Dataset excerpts

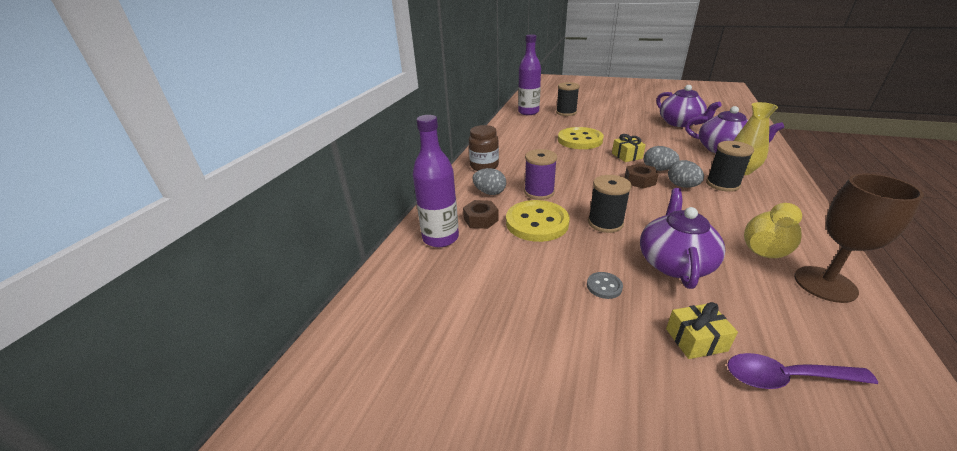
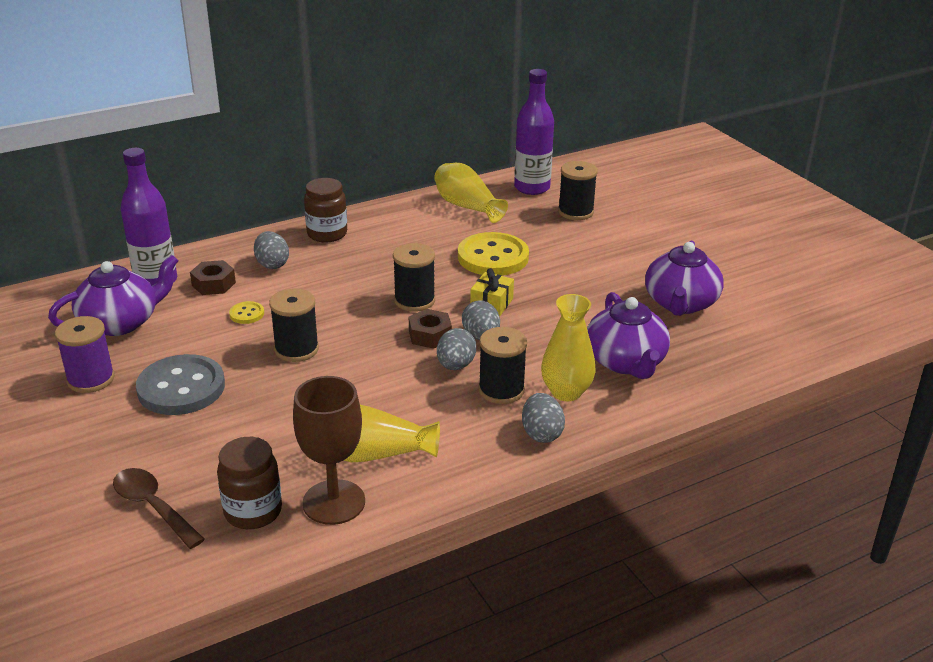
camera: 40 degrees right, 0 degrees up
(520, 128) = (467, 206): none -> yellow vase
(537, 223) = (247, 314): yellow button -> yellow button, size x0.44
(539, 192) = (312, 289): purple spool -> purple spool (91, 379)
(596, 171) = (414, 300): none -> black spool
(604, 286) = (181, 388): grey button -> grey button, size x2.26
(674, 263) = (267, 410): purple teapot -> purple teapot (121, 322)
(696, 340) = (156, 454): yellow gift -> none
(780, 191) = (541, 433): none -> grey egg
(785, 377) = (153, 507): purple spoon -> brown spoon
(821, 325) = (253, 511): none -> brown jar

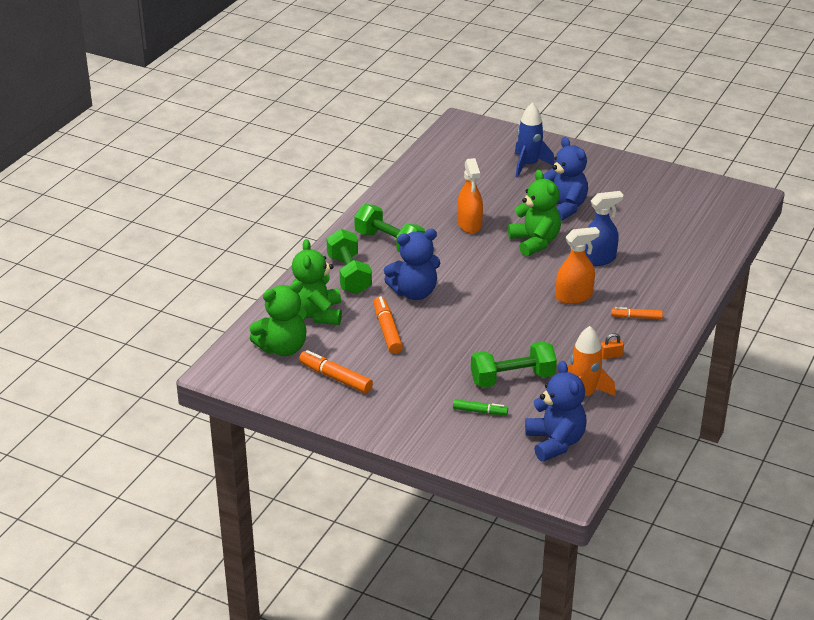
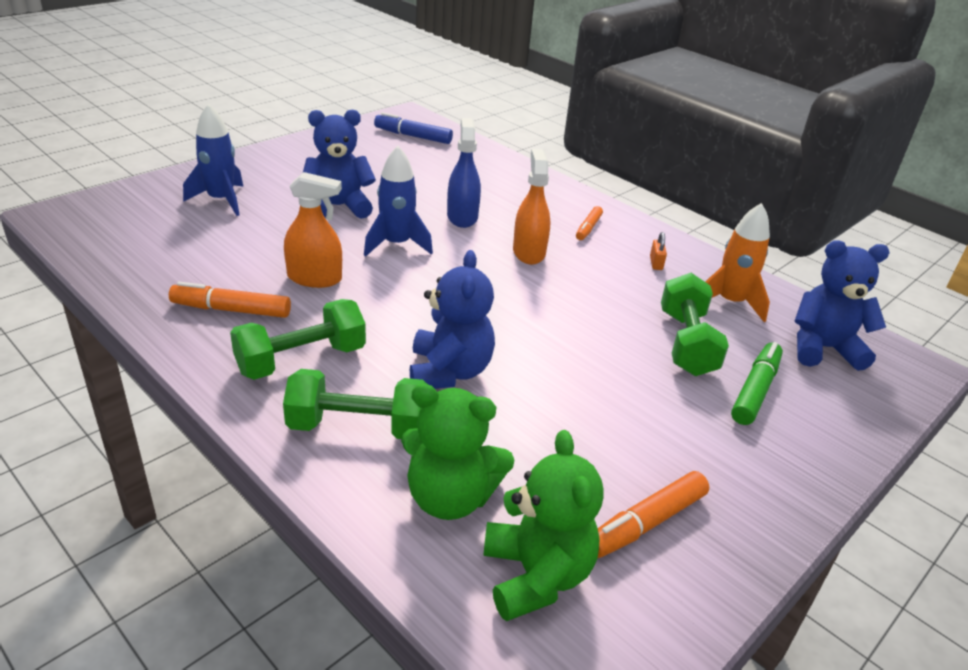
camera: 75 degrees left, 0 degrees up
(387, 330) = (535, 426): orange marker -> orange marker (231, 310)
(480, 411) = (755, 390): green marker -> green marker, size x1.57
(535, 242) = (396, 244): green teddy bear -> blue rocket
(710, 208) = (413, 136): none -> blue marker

**Task directions**
Leave the pictures out, then print every entry exactly as it reads.

**Solution to the problem**
camera: 40 degrees right, 0 degrees up
(520, 128) = (467, 206): none -> yellow vase
(537, 223) = (247, 314): yellow button -> yellow button, size x0.44
(539, 192) = (312, 289): purple spool -> purple spool (91, 379)
(596, 171) = (414, 300): none -> black spool
(604, 286) = (181, 388): grey button -> grey button, size x2.26
(674, 263) = (267, 410): purple teapot -> purple teapot (121, 322)
(696, 340) = (156, 454): yellow gift -> none
(780, 191) = (541, 433): none -> grey egg
(785, 377) = (153, 507): purple spoon -> brown spoon
(821, 325) = (253, 511): none -> brown jar

camera: 75 degrees left, 0 degrees up
(387, 330) = (535, 426): orange marker -> orange marker (231, 310)
(480, 411) = (755, 390): green marker -> green marker, size x1.57
(535, 242) = (396, 244): green teddy bear -> blue rocket
(710, 208) = (413, 136): none -> blue marker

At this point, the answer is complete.